**WORK TASK**
Only one stretch of the data is wanted: the line containing "C109: 150uF (BR_R, SPK) -> 2200uF (BR_R, SPK)", the line containing "M201: motor (N007, U204/OA)", and every line between them, copied exactly.
**** RECORDS SUPPLIED
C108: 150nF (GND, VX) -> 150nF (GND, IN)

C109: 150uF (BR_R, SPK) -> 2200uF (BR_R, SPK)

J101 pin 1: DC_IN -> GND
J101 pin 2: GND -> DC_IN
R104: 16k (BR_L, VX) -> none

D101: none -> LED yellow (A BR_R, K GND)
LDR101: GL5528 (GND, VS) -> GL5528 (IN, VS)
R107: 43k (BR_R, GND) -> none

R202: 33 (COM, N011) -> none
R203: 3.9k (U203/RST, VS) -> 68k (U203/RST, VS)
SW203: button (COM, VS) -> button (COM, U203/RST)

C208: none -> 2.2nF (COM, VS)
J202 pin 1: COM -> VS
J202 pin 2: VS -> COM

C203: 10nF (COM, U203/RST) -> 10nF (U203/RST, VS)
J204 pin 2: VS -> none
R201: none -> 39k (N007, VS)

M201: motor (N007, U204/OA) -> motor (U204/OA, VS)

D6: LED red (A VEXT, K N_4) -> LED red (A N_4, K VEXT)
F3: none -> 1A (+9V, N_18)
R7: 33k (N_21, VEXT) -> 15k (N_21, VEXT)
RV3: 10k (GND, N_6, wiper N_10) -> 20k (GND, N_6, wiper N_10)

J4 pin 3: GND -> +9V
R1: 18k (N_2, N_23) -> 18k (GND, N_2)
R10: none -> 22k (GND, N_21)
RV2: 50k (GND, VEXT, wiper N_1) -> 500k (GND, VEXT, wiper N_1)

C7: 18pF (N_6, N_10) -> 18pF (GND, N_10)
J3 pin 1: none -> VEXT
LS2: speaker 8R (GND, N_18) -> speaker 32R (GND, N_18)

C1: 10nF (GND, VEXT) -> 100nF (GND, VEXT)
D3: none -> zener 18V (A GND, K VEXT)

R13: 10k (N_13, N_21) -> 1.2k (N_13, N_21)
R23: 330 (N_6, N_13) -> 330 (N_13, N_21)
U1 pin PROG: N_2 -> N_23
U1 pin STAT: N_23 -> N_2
********
**SOLUTION**
C109: 150uF (BR_R, SPK) -> 2200uF (BR_R, SPK)

J101 pin 1: DC_IN -> GND
J101 pin 2: GND -> DC_IN
R104: 16k (BR_L, VX) -> none

D101: none -> LED yellow (A BR_R, K GND)
LDR101: GL5528 (GND, VS) -> GL5528 (IN, VS)
R107: 43k (BR_R, GND) -> none

R202: 33 (COM, N011) -> none
R203: 3.9k (U203/RST, VS) -> 68k (U203/RST, VS)
SW203: button (COM, VS) -> button (COM, U203/RST)

C208: none -> 2.2nF (COM, VS)
J202 pin 1: COM -> VS
J202 pin 2: VS -> COM

C203: 10nF (COM, U203/RST) -> 10nF (U203/RST, VS)
J204 pin 2: VS -> none
R201: none -> 39k (N007, VS)

M201: motor (N007, U204/OA) -> motor (U204/OA, VS)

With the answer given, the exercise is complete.